(Work item)
Check every line of the data below for the word "none". Copy the ones that have it.

-------

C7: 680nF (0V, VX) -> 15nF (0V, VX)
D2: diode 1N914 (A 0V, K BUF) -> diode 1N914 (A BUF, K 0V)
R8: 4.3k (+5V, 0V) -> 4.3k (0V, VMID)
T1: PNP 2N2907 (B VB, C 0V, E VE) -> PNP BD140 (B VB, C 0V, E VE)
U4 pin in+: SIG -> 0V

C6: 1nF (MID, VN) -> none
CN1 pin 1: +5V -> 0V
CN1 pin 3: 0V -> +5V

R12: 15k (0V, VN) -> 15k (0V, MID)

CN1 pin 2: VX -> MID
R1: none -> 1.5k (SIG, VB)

-------

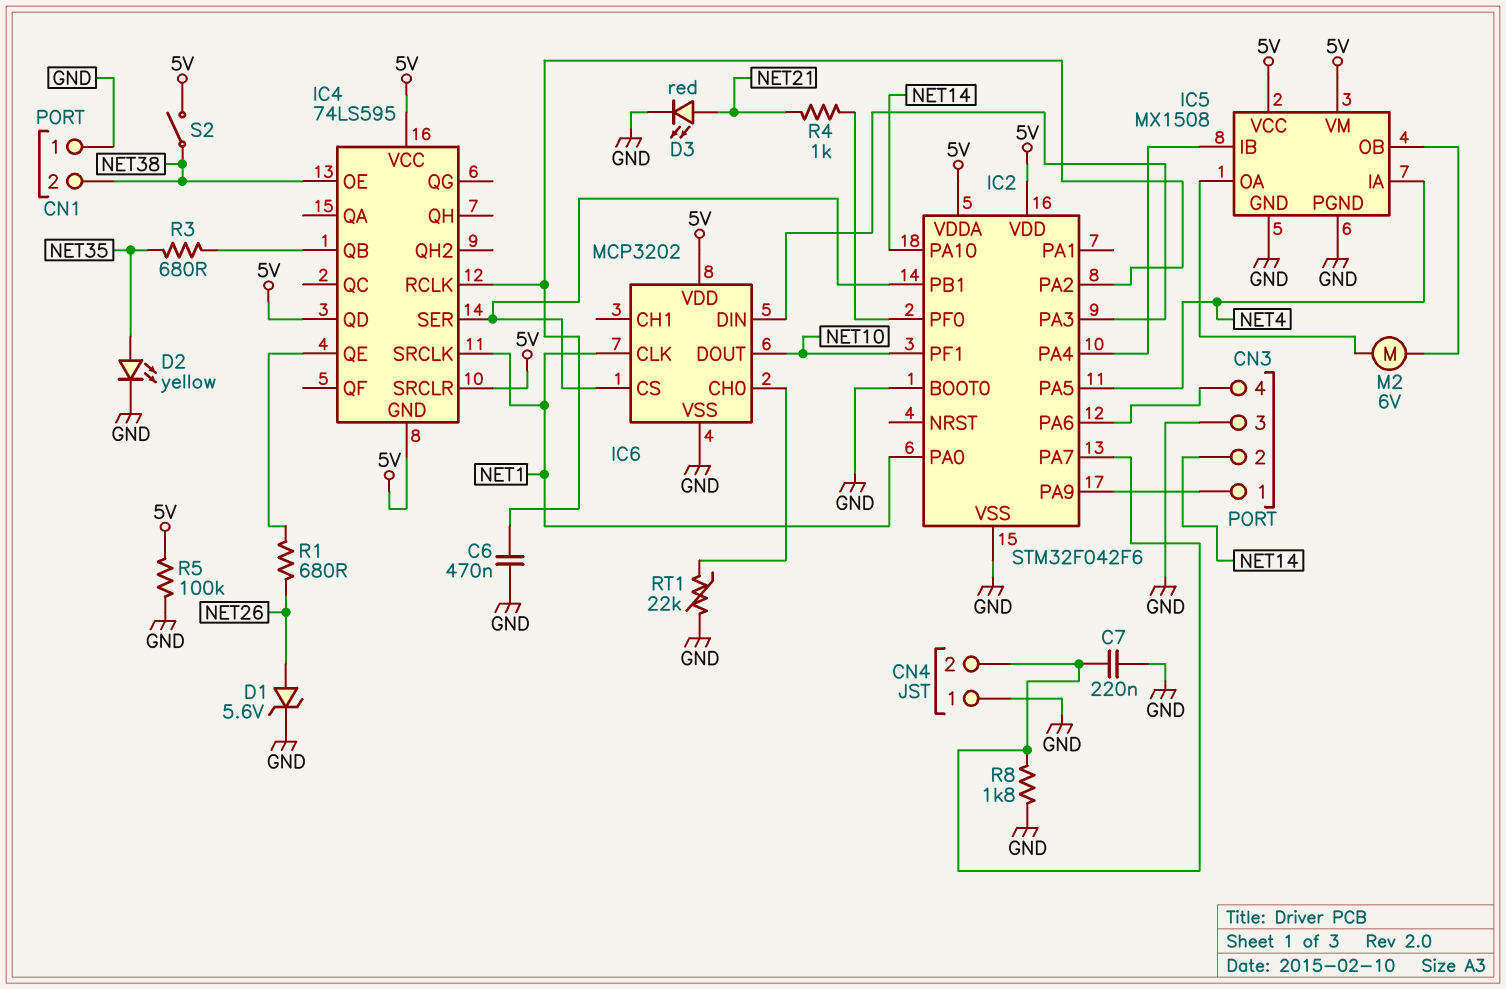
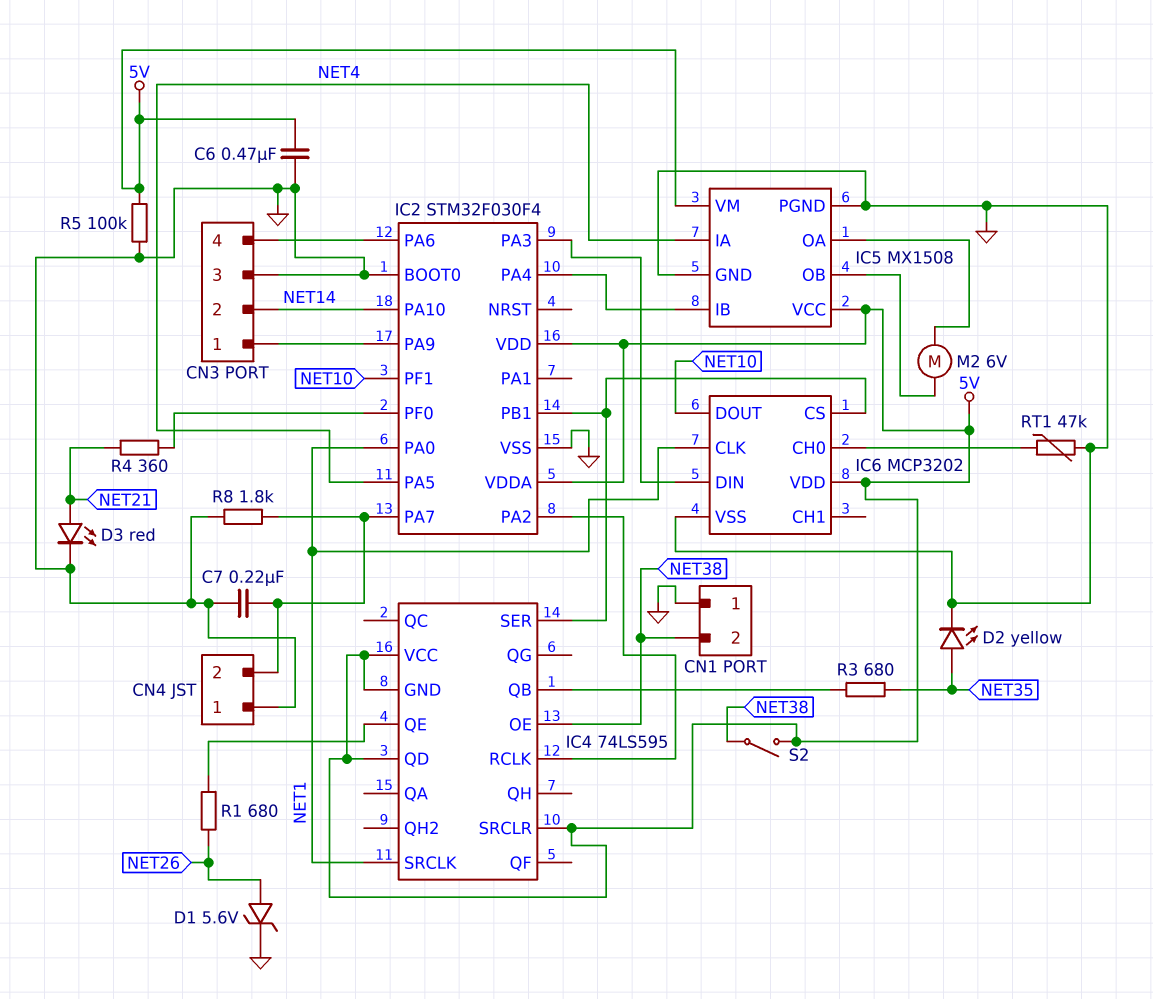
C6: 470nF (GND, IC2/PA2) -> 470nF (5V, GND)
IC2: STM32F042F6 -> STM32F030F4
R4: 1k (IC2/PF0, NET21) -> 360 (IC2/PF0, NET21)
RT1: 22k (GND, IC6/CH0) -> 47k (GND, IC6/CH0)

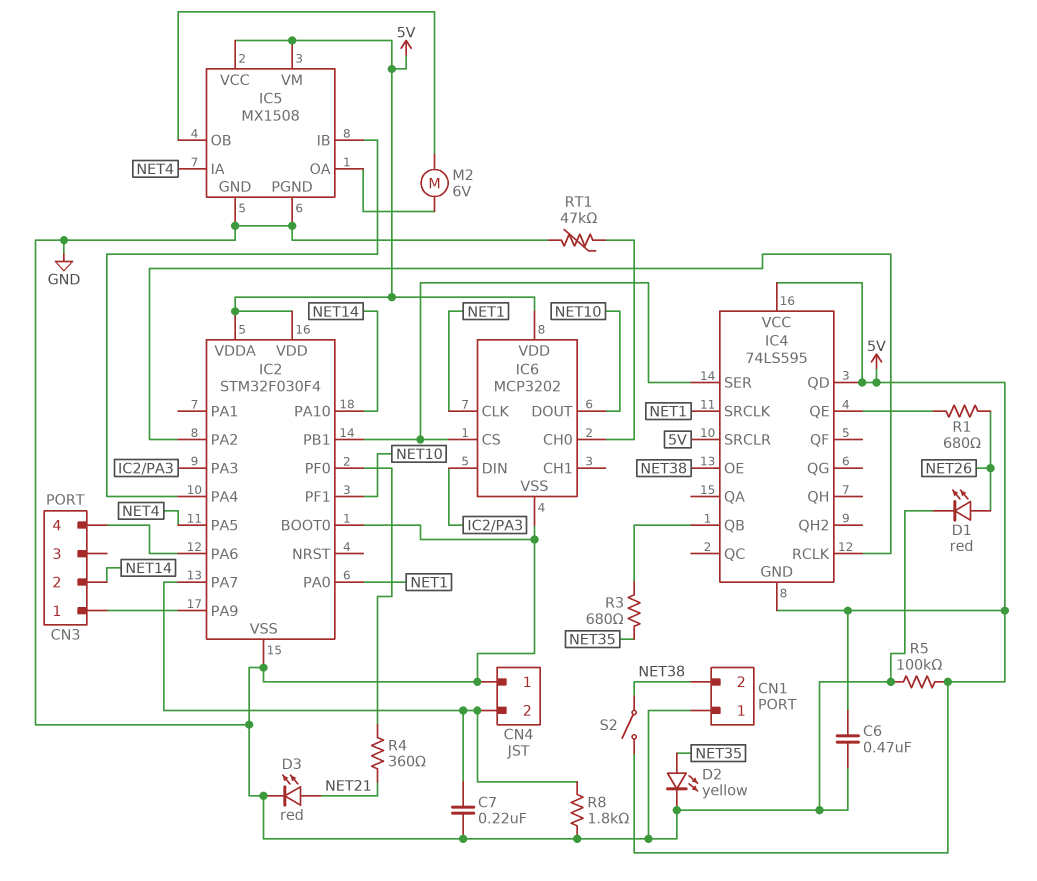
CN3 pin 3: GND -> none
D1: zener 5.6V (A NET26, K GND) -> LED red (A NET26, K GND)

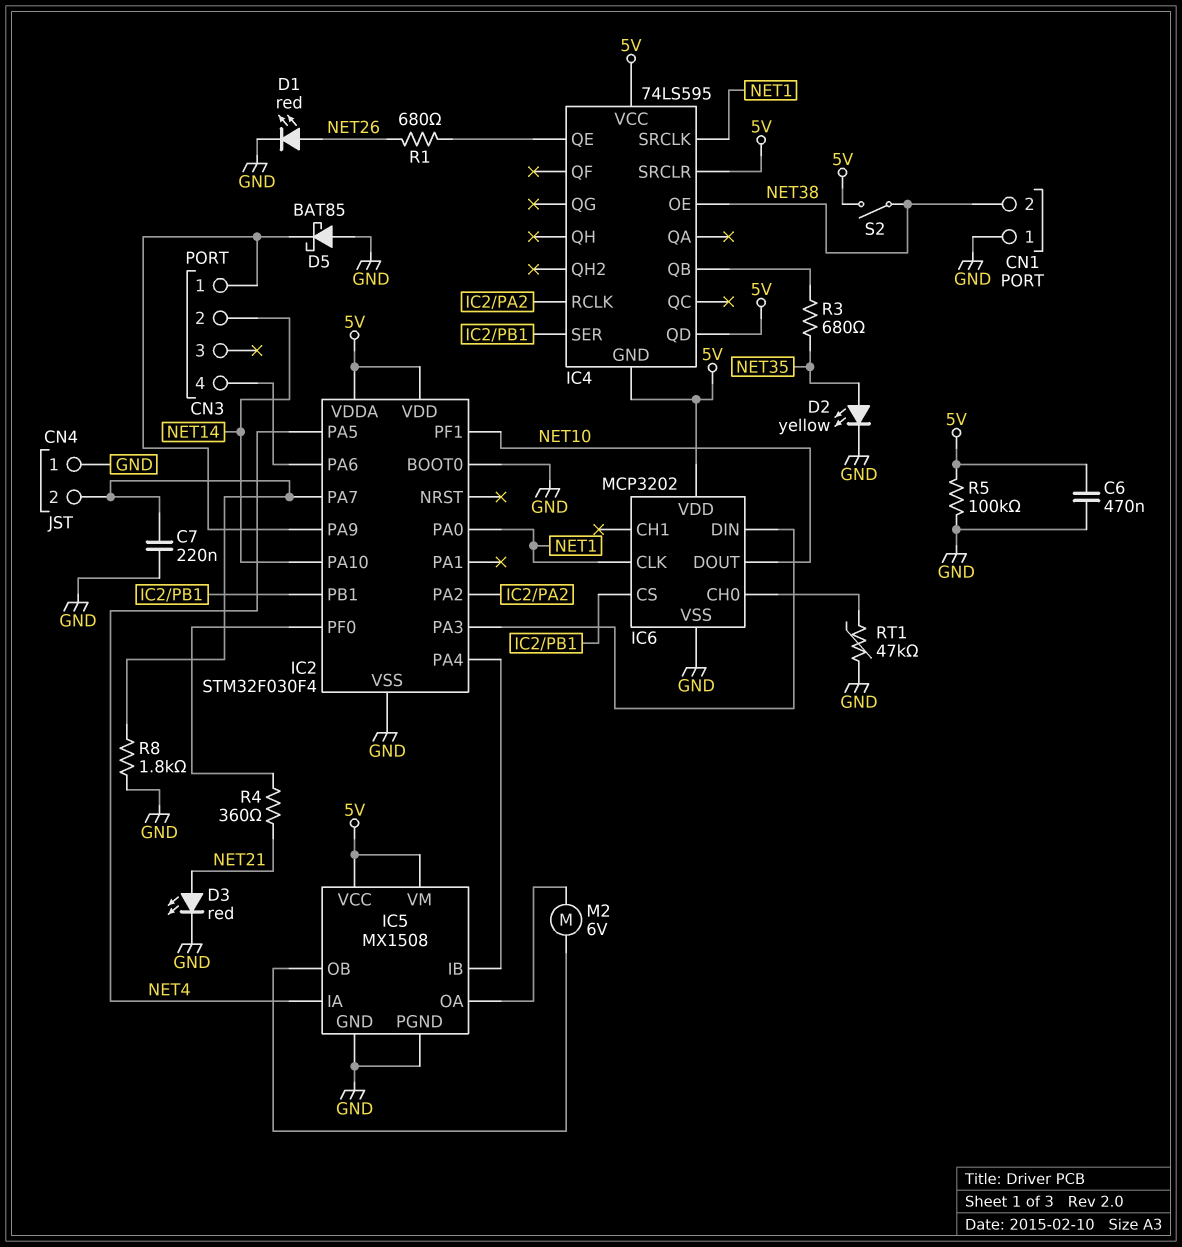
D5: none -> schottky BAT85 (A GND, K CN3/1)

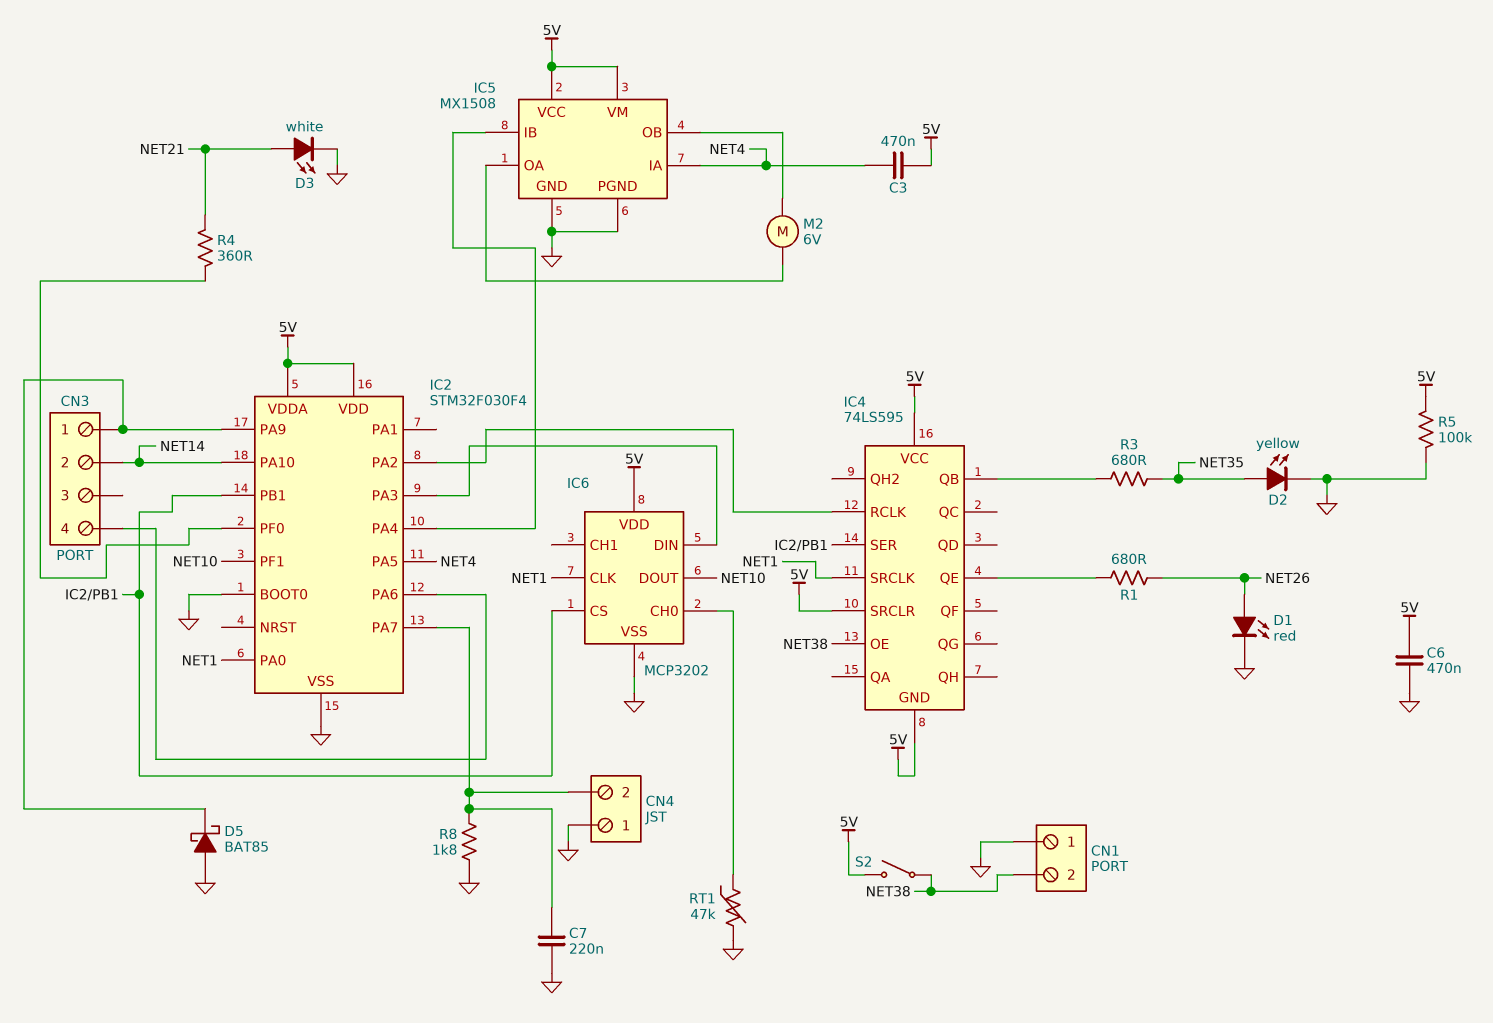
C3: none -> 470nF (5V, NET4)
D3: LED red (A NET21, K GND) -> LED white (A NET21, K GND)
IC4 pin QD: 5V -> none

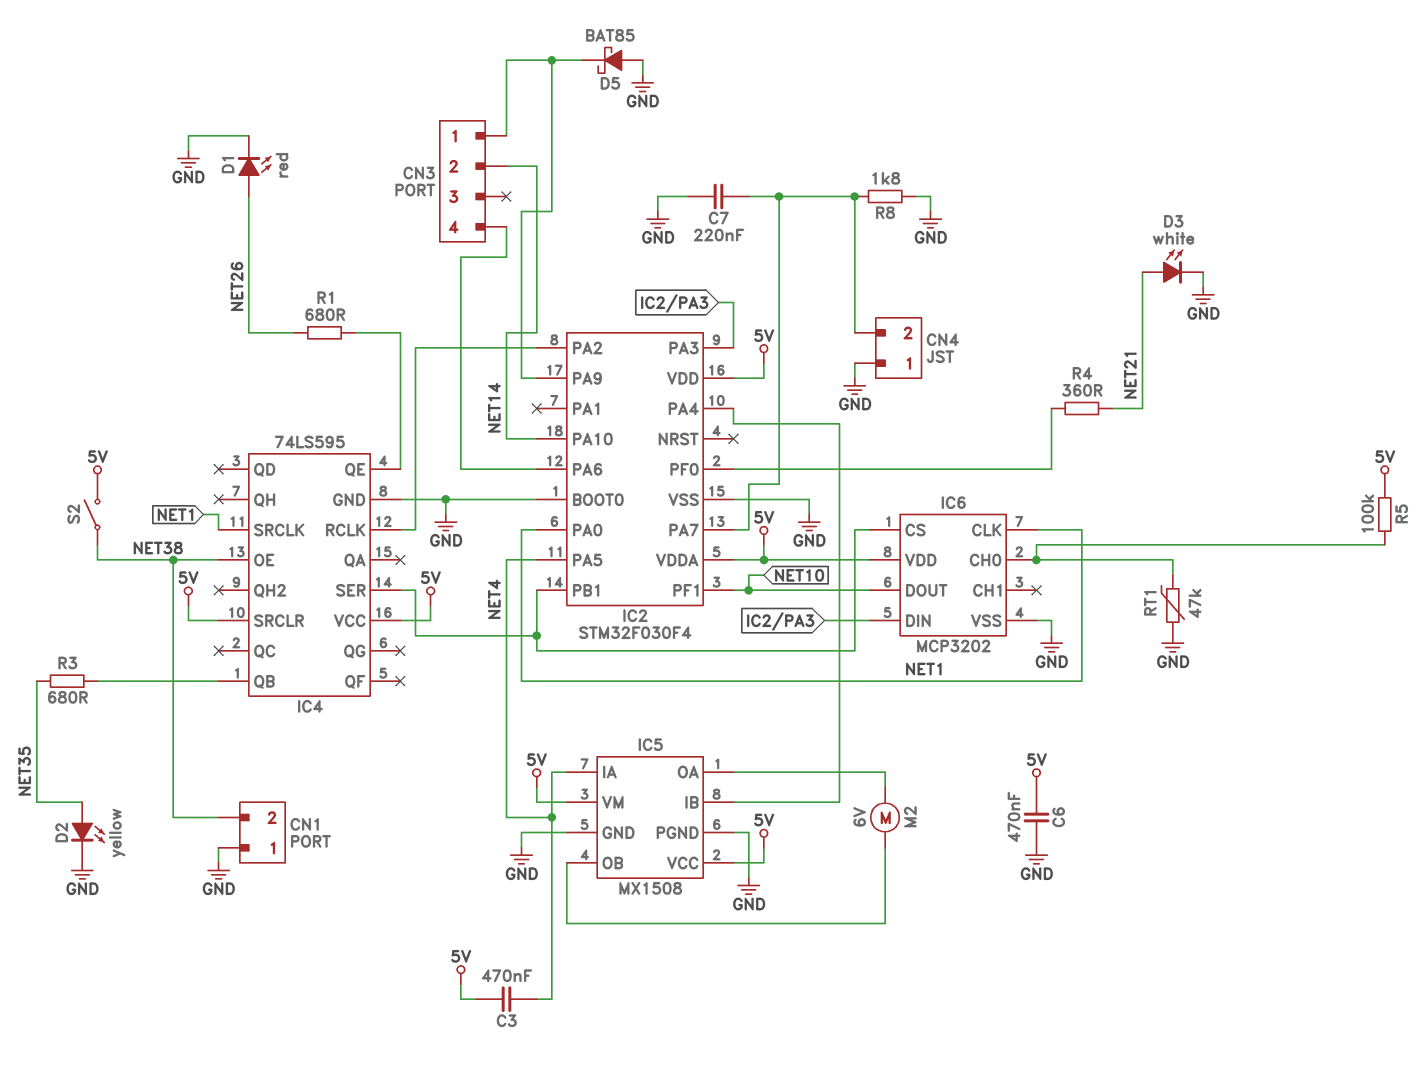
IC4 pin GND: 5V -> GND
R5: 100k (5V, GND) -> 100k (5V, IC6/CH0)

-------

(Written answer)
C6: 1nF (MID, VN) -> none
R1: none -> 1.5k (SIG, VB)
CN3 pin 3: GND -> none
D5: none -> schottky BAT85 (A GND, K CN3/1)
C3: none -> 470nF (5V, NET4)
IC4 pin QD: 5V -> none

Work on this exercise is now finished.